● Brief
When a record contains an image, skip the image and retype the rest of that record exactly.

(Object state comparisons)
---
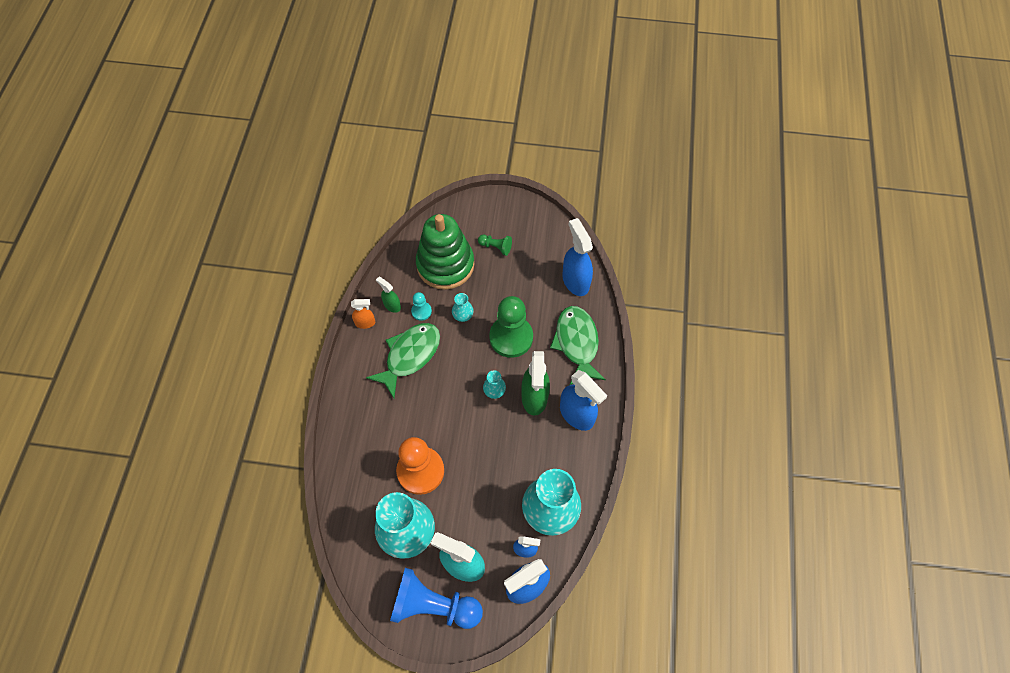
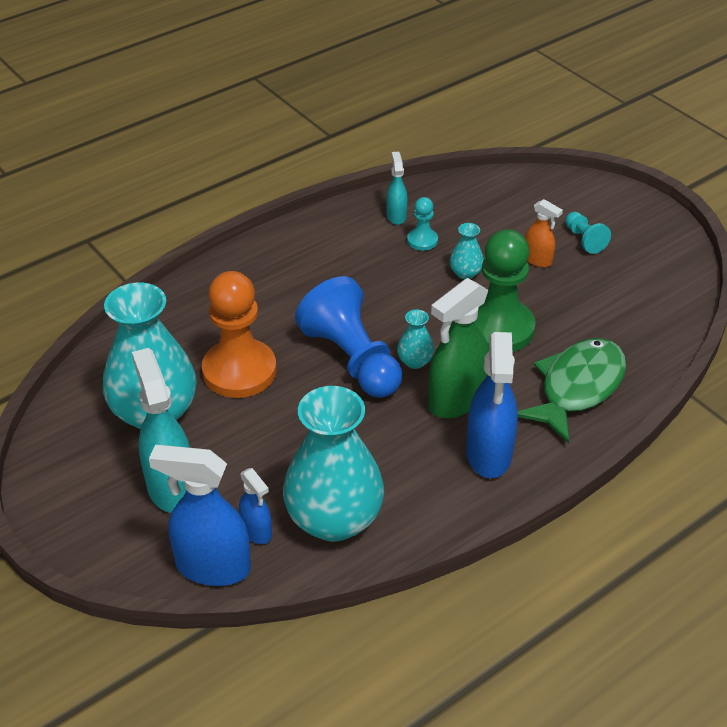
camera: 45 degrees right, 20 degrees down
orange spray bottle [351,299,375,329] -> orange spray bottle moved to [525,199,563,267]
green fish [366,323,440,398] -> none
green spray bottle [376,277,401,313] -> turquoise spray bottle [386,152,408,225]
blue pawn [390,568,483,629] -> blue pawn moved to [295,276,402,398]
green stacking toy [416,214,474,290] -> none
green pawn [478,235,512,256] -> turquoise pawn [565,212,611,254]
blue spray bottle [562,218,593,296] -> none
---
● Completed task
camera: 45 degrees right, 20 degrees down
orange spray bottle [351,299,375,329] -> orange spray bottle moved to [525,199,563,267]
green fish [366,323,440,398] -> none
green spray bottle [376,277,401,313] -> turquoise spray bottle [386,152,408,225]
blue pawn [390,568,483,629] -> blue pawn moved to [295,276,402,398]
green stacking toy [416,214,474,290] -> none
green pawn [478,235,512,256] -> turquoise pawn [565,212,611,254]
blue spray bottle [562,218,593,296] -> none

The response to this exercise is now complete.